Exercise prompt | Can you set down every one of these entries line for line, leaving the pictures out?

--- Source data Enclosed Below ---

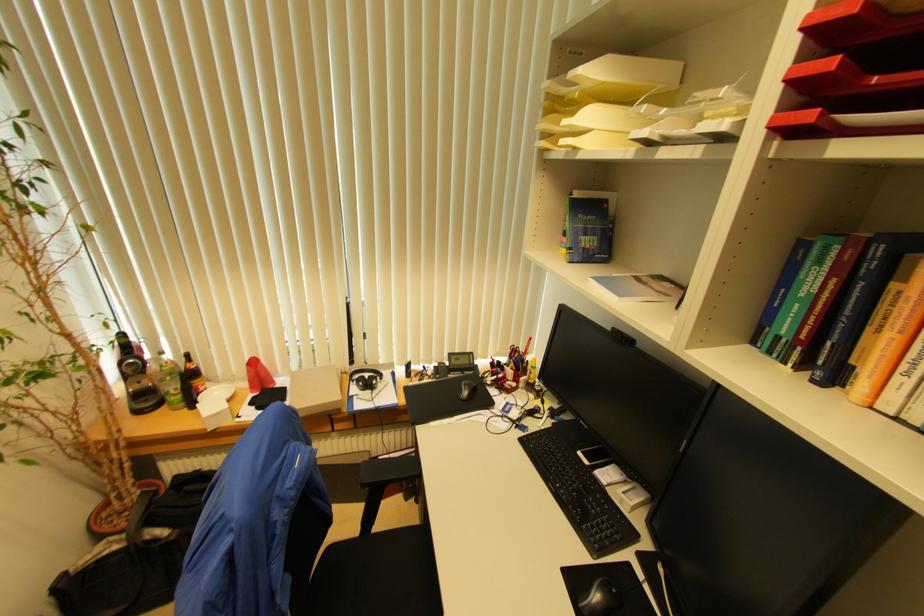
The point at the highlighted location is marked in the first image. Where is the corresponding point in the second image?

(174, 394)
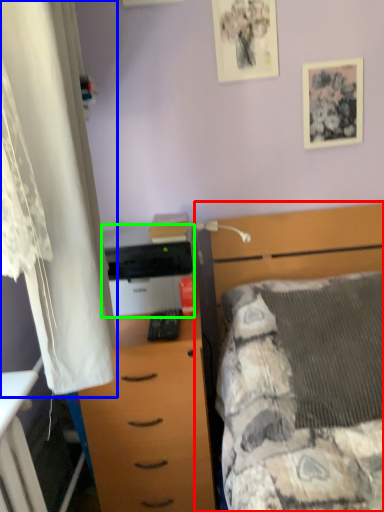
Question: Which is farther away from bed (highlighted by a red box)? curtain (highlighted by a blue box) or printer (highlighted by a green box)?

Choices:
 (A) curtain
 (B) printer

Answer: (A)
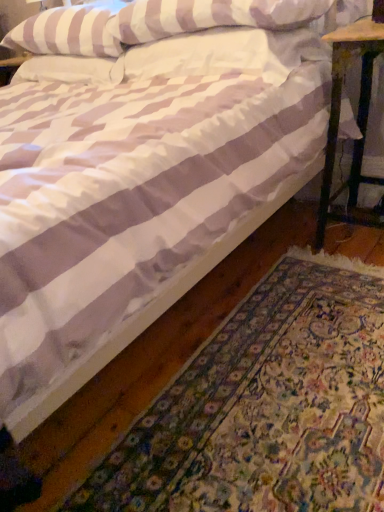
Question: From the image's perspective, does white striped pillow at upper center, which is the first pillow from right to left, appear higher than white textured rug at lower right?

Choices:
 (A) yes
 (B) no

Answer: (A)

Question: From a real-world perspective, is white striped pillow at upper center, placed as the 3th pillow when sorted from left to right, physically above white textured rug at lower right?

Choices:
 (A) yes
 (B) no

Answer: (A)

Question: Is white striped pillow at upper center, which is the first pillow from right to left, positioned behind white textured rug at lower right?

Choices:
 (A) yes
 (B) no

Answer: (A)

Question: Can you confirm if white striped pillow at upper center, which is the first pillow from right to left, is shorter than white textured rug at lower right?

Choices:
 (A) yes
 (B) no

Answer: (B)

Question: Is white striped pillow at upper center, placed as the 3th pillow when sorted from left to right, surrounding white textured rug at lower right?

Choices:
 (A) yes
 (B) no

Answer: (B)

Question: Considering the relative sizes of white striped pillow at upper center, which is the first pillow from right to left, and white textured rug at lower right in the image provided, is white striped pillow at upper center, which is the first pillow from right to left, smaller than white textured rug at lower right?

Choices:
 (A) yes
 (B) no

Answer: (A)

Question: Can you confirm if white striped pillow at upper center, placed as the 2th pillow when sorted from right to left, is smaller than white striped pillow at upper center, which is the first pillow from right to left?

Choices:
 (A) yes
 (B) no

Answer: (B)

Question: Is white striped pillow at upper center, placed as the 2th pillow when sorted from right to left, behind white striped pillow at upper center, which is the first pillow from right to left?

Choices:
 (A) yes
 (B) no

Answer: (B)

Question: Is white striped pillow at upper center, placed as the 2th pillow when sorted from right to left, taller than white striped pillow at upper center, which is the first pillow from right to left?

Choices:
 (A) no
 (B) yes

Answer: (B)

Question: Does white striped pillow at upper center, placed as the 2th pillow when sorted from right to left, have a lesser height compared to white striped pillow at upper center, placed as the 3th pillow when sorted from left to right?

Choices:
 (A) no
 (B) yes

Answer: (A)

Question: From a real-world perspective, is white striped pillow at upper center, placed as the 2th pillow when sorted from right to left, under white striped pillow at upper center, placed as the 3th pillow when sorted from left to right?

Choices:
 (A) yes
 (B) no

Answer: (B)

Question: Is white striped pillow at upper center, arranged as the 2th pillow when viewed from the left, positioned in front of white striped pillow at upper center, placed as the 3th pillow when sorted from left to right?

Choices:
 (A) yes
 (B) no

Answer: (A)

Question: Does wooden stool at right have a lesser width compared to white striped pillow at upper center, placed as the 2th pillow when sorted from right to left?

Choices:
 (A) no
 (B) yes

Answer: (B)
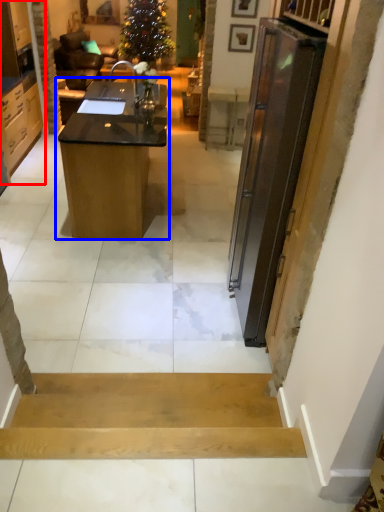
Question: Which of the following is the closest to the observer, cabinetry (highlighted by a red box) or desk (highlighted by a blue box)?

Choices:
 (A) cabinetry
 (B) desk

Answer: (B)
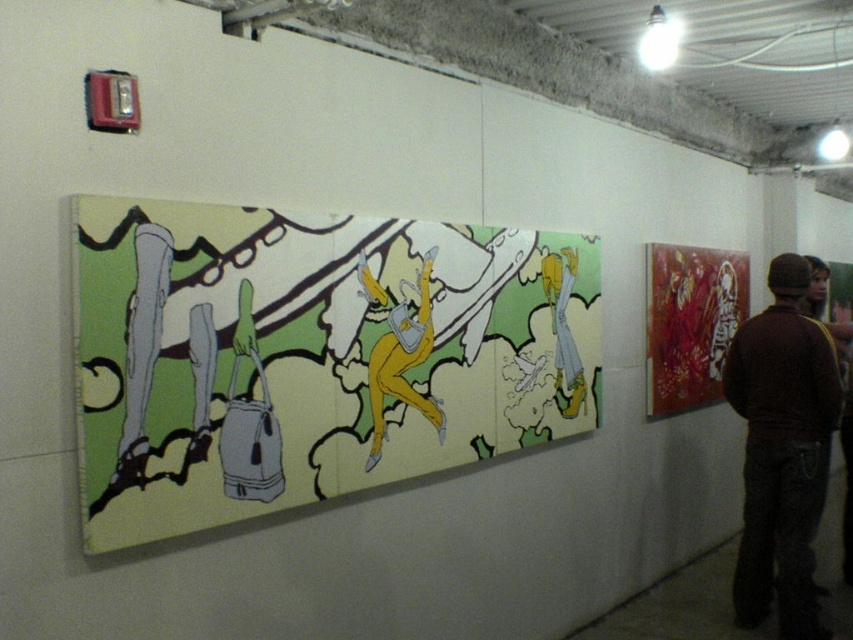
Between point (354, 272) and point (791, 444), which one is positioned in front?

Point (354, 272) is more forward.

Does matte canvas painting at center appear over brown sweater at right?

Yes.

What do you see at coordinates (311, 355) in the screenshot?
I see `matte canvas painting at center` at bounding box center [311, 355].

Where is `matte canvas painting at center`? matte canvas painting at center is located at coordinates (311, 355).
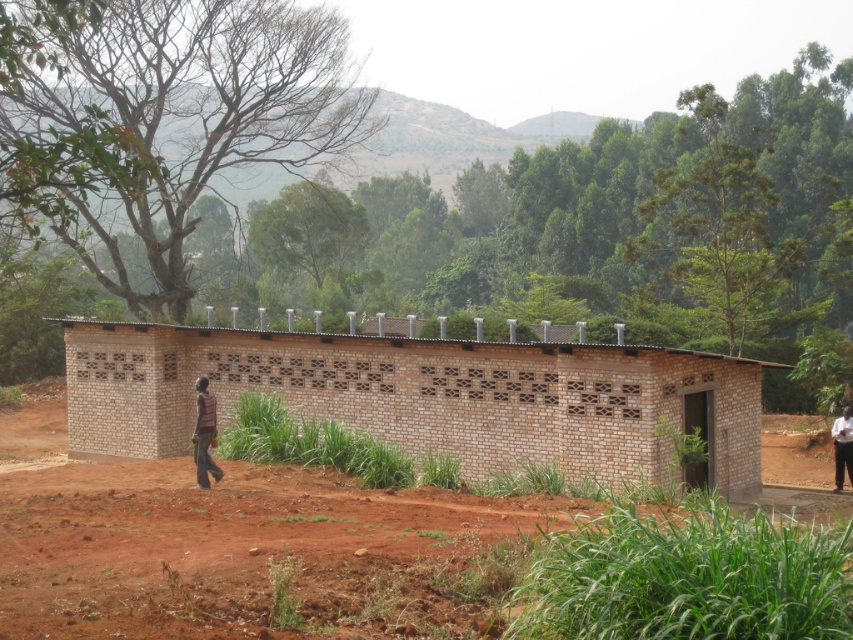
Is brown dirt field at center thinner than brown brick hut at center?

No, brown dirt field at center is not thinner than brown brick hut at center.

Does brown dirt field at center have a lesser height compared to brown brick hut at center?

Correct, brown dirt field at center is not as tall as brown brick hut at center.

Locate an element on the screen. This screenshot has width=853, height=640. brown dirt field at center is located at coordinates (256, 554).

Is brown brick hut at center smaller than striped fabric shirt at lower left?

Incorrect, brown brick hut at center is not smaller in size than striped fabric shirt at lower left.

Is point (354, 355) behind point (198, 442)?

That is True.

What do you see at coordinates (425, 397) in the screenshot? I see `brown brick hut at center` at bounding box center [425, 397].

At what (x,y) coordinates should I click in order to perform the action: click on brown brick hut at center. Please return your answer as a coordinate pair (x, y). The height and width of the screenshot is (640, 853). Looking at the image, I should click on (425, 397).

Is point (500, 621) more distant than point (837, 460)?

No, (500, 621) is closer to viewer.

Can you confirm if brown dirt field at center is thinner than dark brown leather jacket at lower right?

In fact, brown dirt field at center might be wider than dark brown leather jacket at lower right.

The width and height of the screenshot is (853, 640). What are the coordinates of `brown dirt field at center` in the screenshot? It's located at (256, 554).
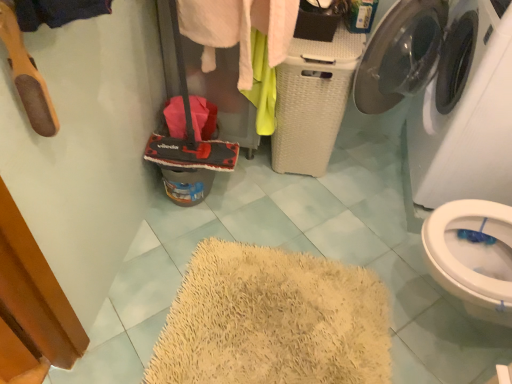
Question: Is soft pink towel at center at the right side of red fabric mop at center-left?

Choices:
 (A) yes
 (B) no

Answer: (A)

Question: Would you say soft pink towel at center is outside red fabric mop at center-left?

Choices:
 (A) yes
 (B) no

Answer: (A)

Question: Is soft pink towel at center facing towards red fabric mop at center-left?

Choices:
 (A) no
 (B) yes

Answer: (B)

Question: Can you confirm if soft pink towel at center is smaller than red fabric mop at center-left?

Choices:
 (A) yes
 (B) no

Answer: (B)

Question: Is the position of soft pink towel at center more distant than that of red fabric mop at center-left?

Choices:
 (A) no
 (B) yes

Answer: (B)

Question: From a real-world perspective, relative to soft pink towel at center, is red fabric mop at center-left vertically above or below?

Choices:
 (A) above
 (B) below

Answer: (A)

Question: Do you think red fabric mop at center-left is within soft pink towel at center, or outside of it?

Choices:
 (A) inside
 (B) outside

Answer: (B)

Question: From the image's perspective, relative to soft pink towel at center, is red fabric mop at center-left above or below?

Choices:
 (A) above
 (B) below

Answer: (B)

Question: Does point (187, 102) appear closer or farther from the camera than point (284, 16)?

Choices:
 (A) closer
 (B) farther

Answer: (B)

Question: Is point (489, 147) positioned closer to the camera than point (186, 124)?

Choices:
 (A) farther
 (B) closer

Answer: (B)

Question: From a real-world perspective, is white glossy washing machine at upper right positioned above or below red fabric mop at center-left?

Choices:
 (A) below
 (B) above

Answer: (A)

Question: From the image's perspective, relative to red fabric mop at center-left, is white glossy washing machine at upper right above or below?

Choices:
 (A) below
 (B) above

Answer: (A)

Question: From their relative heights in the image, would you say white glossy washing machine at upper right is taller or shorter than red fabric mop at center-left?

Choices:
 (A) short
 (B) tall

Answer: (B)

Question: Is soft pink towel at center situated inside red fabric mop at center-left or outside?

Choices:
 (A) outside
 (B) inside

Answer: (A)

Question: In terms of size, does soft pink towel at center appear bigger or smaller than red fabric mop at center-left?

--- End of Enclosed Source data ---

Exercise output |
The point at the highlighted location is marked in the first image. Where is the corresponding point in the second image?

(174, 394)
Question: Which is farther away from bed (highlighted by a red box)? curtain (highlighted by a blue box) or printer (highlighted by a green box)?

Choices:
 (A) curtain
 (B) printer

Answer: (A)
Question: From the image's perspective, does white striped pillow at upper center, which is the first pillow from right to left, appear higher than white textured rug at lower right?

Choices:
 (A) yes
 (B) no

Answer: (A)

Question: From a real-world perspective, is white striped pillow at upper center, placed as the 3th pillow when sorted from left to right, physically above white textured rug at lower right?

Choices:
 (A) yes
 (B) no

Answer: (A)

Question: Is white striped pillow at upper center, which is the first pillow from right to left, positioned behind white textured rug at lower right?

Choices:
 (A) yes
 (B) no

Answer: (A)

Question: Can you confirm if white striped pillow at upper center, which is the first pillow from right to left, is shorter than white textured rug at lower right?

Choices:
 (A) yes
 (B) no

Answer: (B)

Question: Is white striped pillow at upper center, placed as the 3th pillow when sorted from left to right, surrounding white textured rug at lower right?

Choices:
 (A) yes
 (B) no

Answer: (B)

Question: Considering the relative sizes of white striped pillow at upper center, which is the first pillow from right to left, and white textured rug at lower right in the image provided, is white striped pillow at upper center, which is the first pillow from right to left, smaller than white textured rug at lower right?

Choices:
 (A) yes
 (B) no

Answer: (A)

Question: Can you confirm if white striped pillow at upper center, placed as the 2th pillow when sorted from right to left, is smaller than white striped pillow at upper center, which is the first pillow from right to left?

Choices:
 (A) yes
 (B) no

Answer: (B)

Question: Is white striped pillow at upper center, placed as the 2th pillow when sorted from right to left, behind white striped pillow at upper center, which is the first pillow from right to left?

Choices:
 (A) yes
 (B) no

Answer: (B)

Question: Is white striped pillow at upper center, placed as the 2th pillow when sorted from right to left, taller than white striped pillow at upper center, which is the first pillow from right to left?

Choices:
 (A) no
 (B) yes

Answer: (B)

Question: Does white striped pillow at upper center, placed as the 2th pillow when sorted from right to left, have a lesser height compared to white striped pillow at upper center, placed as the 3th pillow when sorted from left to right?

Choices:
 (A) no
 (B) yes

Answer: (A)

Question: From a real-world perspective, is white striped pillow at upper center, placed as the 2th pillow when sorted from right to left, under white striped pillow at upper center, placed as the 3th pillow when sorted from left to right?

Choices:
 (A) yes
 (B) no

Answer: (B)

Question: Is white striped pillow at upper center, arranged as the 2th pillow when viewed from the left, positioned in front of white striped pillow at upper center, placed as the 3th pillow when sorted from left to right?

Choices:
 (A) yes
 (B) no

Answer: (A)

Question: Does wooden stool at right have a lesser width compared to white striped pillow at upper center, placed as the 2th pillow when sorted from right to left?

Choices:
 (A) no
 (B) yes

Answer: (B)
Question: Which of the following is the closest to the observer, cabinetry (highlighted by a red box) or desk (highlighted by a blue box)?

Choices:
 (A) cabinetry
 (B) desk

Answer: (B)
Between point (354, 272) and point (791, 444), which one is positioned in front?

Point (354, 272) is more forward.

Does matte canvas painting at center appear over brown sweater at right?

Yes.

What do you see at coordinates (311, 355) in the screenshot?
I see `matte canvas painting at center` at bounding box center [311, 355].

Where is `matte canvas painting at center`? matte canvas painting at center is located at coordinates (311, 355).
Is brown dirt field at center thinner than brown brick hut at center?

No, brown dirt field at center is not thinner than brown brick hut at center.

Does brown dirt field at center have a lesser height compared to brown brick hut at center?

Correct, brown dirt field at center is not as tall as brown brick hut at center.

Locate an element on the screen. This screenshot has width=853, height=640. brown dirt field at center is located at coordinates (256, 554).

Is brown brick hut at center smaller than striped fabric shirt at lower left?

Incorrect, brown brick hut at center is not smaller in size than striped fabric shirt at lower left.

Is point (354, 355) behind point (198, 442)?

That is True.

What do you see at coordinates (425, 397) in the screenshot? I see `brown brick hut at center` at bounding box center [425, 397].

At what (x,y) coordinates should I click in order to perform the action: click on brown brick hut at center. Please return your answer as a coordinate pair (x, y). The height and width of the screenshot is (640, 853). Looking at the image, I should click on (425, 397).

Is point (500, 621) more distant than point (837, 460)?

No, (500, 621) is closer to viewer.

Can you confirm if brown dirt field at center is thinner than dark brown leather jacket at lower right?

In fact, brown dirt field at center might be wider than dark brown leather jacket at lower right.

The width and height of the screenshot is (853, 640). What are the coordinates of `brown dirt field at center` in the screenshot? It's located at (256, 554).
Question: Is soft pink towel at center at the right side of red fabric mop at center-left?

Choices:
 (A) yes
 (B) no

Answer: (A)

Question: Would you say soft pink towel at center is outside red fabric mop at center-left?

Choices:
 (A) yes
 (B) no

Answer: (A)

Question: Is soft pink towel at center facing towards red fabric mop at center-left?

Choices:
 (A) no
 (B) yes

Answer: (B)

Question: Can you confirm if soft pink towel at center is smaller than red fabric mop at center-left?

Choices:
 (A) yes
 (B) no

Answer: (B)

Question: Is the position of soft pink towel at center more distant than that of red fabric mop at center-left?

Choices:
 (A) no
 (B) yes

Answer: (B)

Question: From a real-world perspective, relative to soft pink towel at center, is red fabric mop at center-left vertically above or below?

Choices:
 (A) above
 (B) below

Answer: (A)

Question: Do you think red fabric mop at center-left is within soft pink towel at center, or outside of it?

Choices:
 (A) inside
 (B) outside

Answer: (B)

Question: From the image's perspective, relative to soft pink towel at center, is red fabric mop at center-left above or below?

Choices:
 (A) above
 (B) below

Answer: (B)

Question: Does point (187, 102) appear closer or farther from the camera than point (284, 16)?

Choices:
 (A) closer
 (B) farther

Answer: (B)

Question: Is point (489, 147) positioned closer to the camera than point (186, 124)?

Choices:
 (A) farther
 (B) closer

Answer: (B)

Question: From a real-world perspective, is white glossy washing machine at upper right positioned above or below red fabric mop at center-left?

Choices:
 (A) below
 (B) above

Answer: (A)

Question: From the image's perspective, relative to red fabric mop at center-left, is white glossy washing machine at upper right above or below?

Choices:
 (A) below
 (B) above

Answer: (A)

Question: From their relative heights in the image, would you say white glossy washing machine at upper right is taller or shorter than red fabric mop at center-left?

Choices:
 (A) short
 (B) tall

Answer: (B)

Question: Is soft pink towel at center situated inside red fabric mop at center-left or outside?

Choices:
 (A) outside
 (B) inside

Answer: (A)

Question: In terms of size, does soft pink towel at center appear bigger or smaller than red fabric mop at center-left?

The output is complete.